== RECORDS FOR PROCESSING ==
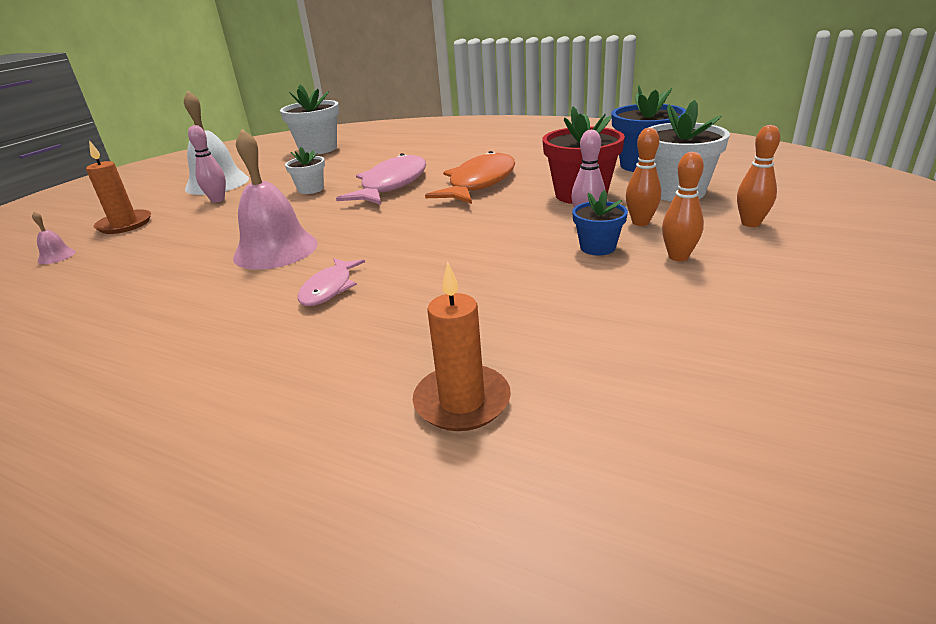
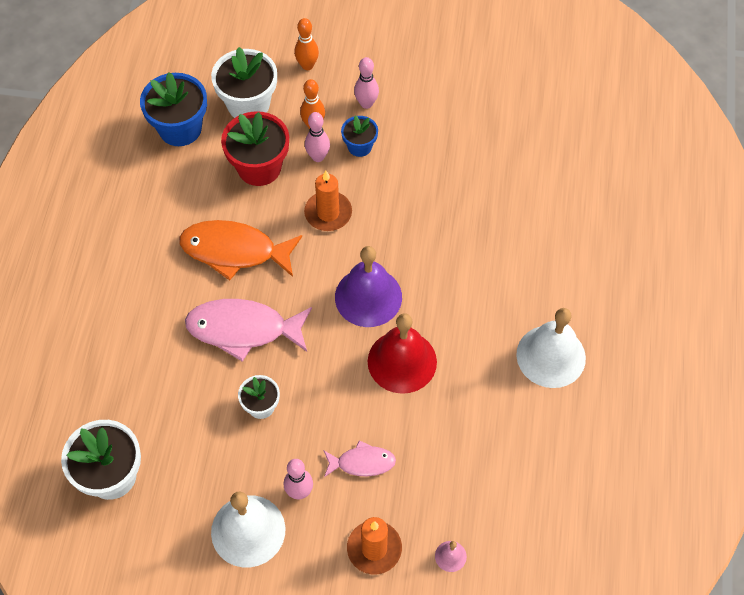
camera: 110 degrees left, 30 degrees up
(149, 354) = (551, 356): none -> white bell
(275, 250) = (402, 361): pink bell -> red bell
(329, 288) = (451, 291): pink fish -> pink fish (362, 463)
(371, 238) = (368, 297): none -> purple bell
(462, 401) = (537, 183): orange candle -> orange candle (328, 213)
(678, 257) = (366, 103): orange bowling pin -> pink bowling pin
===
ACTION ITEM | In the answer, the entries must appear exactly as above, without the images.

REPLY |
camera: 110 degrees left, 30 degrees up
(149, 354) = (551, 356): none -> white bell
(275, 250) = (402, 361): pink bell -> red bell
(329, 288) = (451, 291): pink fish -> pink fish (362, 463)
(371, 238) = (368, 297): none -> purple bell
(462, 401) = (537, 183): orange candle -> orange candle (328, 213)
(678, 257) = (366, 103): orange bowling pin -> pink bowling pin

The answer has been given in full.